Difference listings
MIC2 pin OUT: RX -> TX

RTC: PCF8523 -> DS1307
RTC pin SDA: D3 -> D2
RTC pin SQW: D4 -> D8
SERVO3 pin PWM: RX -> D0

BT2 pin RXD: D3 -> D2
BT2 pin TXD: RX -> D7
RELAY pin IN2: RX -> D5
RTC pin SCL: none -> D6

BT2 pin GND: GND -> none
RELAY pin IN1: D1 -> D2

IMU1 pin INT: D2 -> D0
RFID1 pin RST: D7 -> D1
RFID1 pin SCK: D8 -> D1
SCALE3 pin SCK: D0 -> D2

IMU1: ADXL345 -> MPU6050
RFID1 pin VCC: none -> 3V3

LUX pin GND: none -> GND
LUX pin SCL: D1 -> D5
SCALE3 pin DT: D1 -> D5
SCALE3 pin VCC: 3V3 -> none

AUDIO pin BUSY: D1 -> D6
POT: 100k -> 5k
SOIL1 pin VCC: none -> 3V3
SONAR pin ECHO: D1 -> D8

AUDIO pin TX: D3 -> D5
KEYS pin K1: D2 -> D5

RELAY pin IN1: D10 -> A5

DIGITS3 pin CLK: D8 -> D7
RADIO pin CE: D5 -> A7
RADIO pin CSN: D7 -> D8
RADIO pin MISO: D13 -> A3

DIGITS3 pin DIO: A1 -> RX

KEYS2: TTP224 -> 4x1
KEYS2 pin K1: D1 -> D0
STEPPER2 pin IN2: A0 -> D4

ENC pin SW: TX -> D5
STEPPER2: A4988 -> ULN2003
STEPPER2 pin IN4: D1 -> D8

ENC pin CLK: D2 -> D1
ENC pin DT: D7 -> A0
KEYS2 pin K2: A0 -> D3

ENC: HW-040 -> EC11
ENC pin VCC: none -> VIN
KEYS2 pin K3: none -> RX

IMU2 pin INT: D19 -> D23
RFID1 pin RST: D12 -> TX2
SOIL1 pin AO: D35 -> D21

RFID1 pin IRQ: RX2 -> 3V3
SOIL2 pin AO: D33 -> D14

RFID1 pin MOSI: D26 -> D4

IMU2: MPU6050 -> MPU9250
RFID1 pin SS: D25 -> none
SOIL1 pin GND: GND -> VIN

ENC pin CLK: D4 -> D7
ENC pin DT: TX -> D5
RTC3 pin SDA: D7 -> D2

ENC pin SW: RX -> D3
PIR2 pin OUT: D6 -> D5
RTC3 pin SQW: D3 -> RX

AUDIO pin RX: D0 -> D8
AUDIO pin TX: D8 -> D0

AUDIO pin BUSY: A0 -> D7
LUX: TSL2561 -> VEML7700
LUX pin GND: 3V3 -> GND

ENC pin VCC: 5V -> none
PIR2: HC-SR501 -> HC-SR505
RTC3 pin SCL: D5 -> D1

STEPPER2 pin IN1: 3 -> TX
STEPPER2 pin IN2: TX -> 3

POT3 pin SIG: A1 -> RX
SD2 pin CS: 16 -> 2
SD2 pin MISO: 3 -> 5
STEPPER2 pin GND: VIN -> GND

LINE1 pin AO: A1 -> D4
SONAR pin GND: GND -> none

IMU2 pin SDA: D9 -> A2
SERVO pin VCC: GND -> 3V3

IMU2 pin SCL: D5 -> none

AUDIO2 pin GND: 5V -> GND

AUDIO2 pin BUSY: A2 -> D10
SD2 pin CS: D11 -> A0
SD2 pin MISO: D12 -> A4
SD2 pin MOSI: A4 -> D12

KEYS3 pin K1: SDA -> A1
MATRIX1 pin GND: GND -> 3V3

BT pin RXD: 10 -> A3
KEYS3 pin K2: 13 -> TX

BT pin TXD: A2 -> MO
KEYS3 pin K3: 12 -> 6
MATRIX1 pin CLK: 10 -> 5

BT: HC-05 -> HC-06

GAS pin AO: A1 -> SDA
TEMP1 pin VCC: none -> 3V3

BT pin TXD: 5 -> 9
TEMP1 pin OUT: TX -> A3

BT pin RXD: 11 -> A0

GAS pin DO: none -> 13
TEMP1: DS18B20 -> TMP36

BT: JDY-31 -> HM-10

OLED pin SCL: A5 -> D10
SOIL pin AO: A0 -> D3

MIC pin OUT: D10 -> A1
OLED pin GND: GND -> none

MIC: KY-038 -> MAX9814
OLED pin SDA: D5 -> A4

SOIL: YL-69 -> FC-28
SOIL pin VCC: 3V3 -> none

# Brief:
Could you return exactly the stretch of the data above that starts at the line with "AUDIO2 pin BUSY: A2 -> D10" and ends at the line with "GAS pin AO: A1 -> SDA", both lines included?

# Expected output:
AUDIO2 pin BUSY: A2 -> D10
SD2 pin CS: D11 -> A0
SD2 pin MISO: D12 -> A4
SD2 pin MOSI: A4 -> D12

KEYS3 pin K1: SDA -> A1
MATRIX1 pin GND: GND -> 3V3

BT pin RXD: 10 -> A3
KEYS3 pin K2: 13 -> TX

BT pin TXD: A2 -> MO
KEYS3 pin K3: 12 -> 6
MATRIX1 pin CLK: 10 -> 5

BT: HC-05 -> HC-06

GAS pin AO: A1 -> SDA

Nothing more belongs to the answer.